INFORMATION GIVEN: Begin

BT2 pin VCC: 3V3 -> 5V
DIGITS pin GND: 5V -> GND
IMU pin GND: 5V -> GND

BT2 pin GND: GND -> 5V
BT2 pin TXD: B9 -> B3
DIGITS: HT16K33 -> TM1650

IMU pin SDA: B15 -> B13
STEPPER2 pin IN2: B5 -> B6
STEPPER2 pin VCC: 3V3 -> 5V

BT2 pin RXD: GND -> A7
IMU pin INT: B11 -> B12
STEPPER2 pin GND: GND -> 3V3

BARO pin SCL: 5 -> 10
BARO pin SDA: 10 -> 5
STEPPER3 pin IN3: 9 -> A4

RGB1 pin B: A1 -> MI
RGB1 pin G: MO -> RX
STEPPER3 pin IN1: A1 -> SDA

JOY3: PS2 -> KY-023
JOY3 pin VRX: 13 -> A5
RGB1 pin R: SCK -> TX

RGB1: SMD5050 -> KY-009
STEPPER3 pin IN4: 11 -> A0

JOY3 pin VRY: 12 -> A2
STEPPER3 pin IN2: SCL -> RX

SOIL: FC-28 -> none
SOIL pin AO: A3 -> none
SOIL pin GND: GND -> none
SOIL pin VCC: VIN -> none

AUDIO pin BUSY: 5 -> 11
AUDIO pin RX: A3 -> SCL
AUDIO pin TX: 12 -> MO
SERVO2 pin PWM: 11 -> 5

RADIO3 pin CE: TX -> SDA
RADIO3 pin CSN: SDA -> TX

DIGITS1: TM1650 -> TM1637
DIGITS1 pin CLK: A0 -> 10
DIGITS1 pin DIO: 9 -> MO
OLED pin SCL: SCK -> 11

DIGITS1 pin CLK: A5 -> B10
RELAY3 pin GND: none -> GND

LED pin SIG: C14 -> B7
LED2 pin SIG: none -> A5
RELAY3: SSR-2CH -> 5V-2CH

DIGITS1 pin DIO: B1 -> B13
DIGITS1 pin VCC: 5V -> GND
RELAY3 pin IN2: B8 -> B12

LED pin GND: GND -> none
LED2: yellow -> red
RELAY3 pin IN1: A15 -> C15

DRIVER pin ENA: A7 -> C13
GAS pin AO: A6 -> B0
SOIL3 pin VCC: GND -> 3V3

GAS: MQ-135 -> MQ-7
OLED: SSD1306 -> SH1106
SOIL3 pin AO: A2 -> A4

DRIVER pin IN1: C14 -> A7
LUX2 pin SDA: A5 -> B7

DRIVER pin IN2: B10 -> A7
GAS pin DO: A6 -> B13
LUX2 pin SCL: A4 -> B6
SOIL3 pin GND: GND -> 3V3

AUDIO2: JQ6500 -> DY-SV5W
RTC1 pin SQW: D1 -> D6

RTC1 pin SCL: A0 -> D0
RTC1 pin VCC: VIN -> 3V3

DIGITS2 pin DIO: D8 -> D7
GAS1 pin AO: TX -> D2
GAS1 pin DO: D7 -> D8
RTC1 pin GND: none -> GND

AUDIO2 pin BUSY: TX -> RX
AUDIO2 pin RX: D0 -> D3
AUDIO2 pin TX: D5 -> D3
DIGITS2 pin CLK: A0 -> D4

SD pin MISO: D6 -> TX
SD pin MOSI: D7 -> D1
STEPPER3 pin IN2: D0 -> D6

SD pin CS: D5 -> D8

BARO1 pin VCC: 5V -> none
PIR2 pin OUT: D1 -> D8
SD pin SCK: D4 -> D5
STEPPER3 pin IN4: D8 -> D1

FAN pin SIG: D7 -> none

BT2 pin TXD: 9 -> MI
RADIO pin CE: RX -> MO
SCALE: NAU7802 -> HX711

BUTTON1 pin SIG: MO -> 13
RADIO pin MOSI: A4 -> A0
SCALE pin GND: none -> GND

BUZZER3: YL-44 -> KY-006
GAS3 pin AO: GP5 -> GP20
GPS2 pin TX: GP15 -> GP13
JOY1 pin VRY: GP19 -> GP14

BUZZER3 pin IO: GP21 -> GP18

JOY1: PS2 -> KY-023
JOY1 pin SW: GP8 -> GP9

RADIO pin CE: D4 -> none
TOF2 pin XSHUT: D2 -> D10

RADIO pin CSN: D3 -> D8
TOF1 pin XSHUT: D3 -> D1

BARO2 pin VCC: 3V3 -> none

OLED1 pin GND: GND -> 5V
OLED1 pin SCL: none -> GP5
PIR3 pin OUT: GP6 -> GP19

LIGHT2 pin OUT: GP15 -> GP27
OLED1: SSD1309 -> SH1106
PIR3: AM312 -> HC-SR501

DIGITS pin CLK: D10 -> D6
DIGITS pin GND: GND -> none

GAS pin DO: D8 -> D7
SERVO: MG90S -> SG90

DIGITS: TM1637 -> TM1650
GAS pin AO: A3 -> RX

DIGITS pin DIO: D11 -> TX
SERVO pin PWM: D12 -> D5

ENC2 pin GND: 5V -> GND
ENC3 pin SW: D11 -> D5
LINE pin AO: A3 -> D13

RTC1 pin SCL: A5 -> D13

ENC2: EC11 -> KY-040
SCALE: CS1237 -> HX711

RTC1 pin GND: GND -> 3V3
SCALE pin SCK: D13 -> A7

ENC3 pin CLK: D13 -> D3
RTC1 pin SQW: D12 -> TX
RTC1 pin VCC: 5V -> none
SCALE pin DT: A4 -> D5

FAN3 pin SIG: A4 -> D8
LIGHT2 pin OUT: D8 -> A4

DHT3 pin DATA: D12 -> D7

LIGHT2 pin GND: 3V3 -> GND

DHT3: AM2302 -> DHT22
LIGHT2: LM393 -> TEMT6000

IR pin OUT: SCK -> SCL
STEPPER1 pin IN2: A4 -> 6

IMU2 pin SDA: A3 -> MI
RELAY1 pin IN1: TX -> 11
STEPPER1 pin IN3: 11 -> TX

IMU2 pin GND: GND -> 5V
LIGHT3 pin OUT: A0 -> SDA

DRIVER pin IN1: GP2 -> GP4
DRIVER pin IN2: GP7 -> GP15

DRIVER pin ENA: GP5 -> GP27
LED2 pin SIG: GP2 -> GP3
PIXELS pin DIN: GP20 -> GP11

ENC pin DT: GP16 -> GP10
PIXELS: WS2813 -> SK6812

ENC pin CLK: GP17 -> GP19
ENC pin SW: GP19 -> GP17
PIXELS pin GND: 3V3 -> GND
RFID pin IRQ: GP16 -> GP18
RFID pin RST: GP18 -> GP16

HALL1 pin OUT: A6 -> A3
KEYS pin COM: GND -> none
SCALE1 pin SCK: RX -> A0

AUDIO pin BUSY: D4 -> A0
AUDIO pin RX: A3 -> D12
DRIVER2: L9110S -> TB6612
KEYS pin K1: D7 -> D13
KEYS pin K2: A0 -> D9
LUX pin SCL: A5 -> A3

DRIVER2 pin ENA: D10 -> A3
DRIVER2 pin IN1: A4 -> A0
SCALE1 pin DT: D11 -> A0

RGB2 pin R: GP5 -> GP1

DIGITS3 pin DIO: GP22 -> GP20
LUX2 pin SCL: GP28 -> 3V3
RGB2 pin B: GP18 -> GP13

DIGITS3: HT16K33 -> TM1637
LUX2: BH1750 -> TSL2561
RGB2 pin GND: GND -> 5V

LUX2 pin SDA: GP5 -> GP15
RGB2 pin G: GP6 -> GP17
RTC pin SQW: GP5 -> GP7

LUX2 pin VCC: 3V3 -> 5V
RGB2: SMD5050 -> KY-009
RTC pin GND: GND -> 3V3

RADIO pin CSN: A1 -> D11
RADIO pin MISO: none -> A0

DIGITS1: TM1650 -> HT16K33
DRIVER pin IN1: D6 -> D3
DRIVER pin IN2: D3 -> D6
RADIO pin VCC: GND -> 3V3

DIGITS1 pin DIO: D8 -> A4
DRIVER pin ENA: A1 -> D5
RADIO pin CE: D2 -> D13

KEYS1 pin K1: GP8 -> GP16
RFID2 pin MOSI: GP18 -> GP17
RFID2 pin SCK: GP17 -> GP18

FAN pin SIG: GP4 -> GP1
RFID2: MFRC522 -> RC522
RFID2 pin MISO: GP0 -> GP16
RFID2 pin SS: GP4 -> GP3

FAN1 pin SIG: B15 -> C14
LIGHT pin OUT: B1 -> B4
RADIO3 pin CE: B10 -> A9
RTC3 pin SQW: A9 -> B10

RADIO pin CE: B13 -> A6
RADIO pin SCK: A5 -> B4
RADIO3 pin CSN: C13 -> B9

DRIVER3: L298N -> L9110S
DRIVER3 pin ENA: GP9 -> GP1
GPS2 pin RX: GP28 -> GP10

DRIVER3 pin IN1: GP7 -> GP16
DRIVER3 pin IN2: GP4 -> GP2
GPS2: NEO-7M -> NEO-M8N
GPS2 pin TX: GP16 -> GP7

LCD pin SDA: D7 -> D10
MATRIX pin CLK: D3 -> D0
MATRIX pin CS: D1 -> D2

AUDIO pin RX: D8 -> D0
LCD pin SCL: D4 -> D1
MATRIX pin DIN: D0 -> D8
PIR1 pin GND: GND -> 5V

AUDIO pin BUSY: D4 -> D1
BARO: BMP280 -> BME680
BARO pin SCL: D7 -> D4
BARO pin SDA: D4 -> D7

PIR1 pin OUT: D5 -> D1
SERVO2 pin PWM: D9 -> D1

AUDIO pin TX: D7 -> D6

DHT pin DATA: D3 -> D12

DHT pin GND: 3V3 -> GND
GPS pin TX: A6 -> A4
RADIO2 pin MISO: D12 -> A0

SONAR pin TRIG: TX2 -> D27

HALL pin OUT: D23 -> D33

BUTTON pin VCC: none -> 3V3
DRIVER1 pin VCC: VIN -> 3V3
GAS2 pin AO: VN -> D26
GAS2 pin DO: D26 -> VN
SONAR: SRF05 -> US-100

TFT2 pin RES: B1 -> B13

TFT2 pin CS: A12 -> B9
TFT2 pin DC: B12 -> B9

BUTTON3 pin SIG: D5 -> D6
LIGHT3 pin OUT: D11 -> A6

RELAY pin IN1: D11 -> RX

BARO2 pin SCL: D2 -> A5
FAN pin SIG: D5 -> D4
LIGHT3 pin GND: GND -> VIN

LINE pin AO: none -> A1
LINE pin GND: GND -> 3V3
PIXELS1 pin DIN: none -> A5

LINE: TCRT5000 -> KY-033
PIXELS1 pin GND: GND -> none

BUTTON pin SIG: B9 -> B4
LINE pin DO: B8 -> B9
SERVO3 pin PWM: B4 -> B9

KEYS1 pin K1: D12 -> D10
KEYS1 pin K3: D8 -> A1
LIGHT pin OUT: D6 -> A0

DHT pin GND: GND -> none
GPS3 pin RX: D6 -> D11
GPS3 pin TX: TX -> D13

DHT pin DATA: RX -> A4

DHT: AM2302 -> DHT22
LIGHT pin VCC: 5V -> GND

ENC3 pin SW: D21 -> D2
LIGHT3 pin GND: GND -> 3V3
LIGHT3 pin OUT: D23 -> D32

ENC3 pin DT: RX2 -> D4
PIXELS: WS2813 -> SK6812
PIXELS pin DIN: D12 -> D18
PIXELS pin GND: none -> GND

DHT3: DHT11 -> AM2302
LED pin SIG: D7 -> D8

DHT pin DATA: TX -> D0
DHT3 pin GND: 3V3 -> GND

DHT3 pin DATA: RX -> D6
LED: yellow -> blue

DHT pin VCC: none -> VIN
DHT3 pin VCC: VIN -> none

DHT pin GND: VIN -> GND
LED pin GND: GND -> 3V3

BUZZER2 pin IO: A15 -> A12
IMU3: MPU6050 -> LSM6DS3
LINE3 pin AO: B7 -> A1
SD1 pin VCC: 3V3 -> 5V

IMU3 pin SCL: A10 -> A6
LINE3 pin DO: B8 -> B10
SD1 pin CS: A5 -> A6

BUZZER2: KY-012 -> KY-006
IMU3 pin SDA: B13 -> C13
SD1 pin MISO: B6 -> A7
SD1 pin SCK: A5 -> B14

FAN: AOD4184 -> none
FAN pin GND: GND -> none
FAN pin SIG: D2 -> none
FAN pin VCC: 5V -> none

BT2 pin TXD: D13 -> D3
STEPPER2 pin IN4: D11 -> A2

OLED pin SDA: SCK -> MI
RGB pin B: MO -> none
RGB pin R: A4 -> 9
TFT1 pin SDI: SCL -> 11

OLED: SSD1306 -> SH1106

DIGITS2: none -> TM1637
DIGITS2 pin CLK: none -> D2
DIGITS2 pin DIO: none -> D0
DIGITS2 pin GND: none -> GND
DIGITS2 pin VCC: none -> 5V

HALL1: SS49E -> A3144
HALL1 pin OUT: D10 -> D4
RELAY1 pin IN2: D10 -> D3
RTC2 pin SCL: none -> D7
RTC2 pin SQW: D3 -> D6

INFORMATION GIVEN: End

Search the entries for the word "MATRIX", then gather every line that has it.

### ANSWER
MATRIX pin CLK: D3 -> D0
MATRIX pin CS: D1 -> D2
MATRIX pin DIN: D0 -> D8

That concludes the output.